> [Aim]: List each line below that contains the string "italic", copying every such line in full.

* Begin Records for the task *

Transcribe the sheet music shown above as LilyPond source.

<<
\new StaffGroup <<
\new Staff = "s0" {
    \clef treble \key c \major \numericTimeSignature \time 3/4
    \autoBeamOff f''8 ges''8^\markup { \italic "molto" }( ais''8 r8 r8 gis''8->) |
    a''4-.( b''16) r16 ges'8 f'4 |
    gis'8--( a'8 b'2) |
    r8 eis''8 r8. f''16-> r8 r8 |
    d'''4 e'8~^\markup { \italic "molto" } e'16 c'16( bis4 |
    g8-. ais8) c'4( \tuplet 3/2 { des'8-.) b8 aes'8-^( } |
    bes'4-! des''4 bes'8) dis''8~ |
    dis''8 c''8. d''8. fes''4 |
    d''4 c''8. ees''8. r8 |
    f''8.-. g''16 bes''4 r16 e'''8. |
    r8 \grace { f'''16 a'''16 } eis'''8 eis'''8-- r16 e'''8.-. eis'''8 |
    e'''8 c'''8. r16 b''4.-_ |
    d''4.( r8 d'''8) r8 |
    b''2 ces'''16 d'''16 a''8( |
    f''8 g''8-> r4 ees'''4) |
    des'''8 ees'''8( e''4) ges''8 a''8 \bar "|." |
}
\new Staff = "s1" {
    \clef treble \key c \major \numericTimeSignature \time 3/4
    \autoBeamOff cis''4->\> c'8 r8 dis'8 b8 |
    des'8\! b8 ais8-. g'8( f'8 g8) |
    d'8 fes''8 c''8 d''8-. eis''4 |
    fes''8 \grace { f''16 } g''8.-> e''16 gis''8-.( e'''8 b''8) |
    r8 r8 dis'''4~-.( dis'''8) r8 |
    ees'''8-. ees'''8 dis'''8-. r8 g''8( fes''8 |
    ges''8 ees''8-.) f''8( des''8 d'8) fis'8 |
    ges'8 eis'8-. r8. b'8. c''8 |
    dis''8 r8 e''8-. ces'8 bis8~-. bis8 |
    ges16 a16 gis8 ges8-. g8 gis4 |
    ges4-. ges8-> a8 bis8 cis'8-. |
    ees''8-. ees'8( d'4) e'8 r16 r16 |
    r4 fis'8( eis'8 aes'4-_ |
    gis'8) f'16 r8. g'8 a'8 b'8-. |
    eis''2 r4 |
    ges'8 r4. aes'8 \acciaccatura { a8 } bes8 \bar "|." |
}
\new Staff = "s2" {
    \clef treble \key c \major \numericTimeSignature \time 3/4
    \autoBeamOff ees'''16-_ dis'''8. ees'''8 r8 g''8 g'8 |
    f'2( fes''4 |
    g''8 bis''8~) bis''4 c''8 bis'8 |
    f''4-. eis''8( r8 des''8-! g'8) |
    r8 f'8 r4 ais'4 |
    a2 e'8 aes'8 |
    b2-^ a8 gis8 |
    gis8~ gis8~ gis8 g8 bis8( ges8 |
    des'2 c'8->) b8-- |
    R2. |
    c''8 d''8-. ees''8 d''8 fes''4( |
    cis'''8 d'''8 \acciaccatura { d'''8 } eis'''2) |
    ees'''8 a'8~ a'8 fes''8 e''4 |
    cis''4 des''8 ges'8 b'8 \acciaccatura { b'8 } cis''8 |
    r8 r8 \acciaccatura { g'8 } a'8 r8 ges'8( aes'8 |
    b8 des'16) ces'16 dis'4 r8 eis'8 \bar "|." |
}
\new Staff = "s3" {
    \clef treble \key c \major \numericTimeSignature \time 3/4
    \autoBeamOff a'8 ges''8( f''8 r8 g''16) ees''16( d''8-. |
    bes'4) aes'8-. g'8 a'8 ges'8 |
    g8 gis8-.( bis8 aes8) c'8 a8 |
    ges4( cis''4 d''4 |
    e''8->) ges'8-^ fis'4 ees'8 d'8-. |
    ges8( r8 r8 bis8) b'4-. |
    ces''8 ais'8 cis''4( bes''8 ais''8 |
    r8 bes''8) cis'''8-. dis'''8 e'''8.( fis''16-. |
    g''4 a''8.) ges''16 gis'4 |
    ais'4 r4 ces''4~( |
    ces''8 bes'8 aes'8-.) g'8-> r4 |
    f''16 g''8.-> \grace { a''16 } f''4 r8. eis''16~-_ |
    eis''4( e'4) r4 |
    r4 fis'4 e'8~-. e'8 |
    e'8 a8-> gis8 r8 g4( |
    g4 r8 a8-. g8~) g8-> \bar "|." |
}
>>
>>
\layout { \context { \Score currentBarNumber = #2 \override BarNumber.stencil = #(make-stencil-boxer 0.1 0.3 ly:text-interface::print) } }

* End Records for the task *

> [Solution for this problem]:
    \autoBeamOff f''8 ges''8^\markup { \italic "molto" }( ais''8 r8 r8 gis''8->) |
    d'''4 e'8~^\markup { \italic "molto" } e'16 c'16( bis4 |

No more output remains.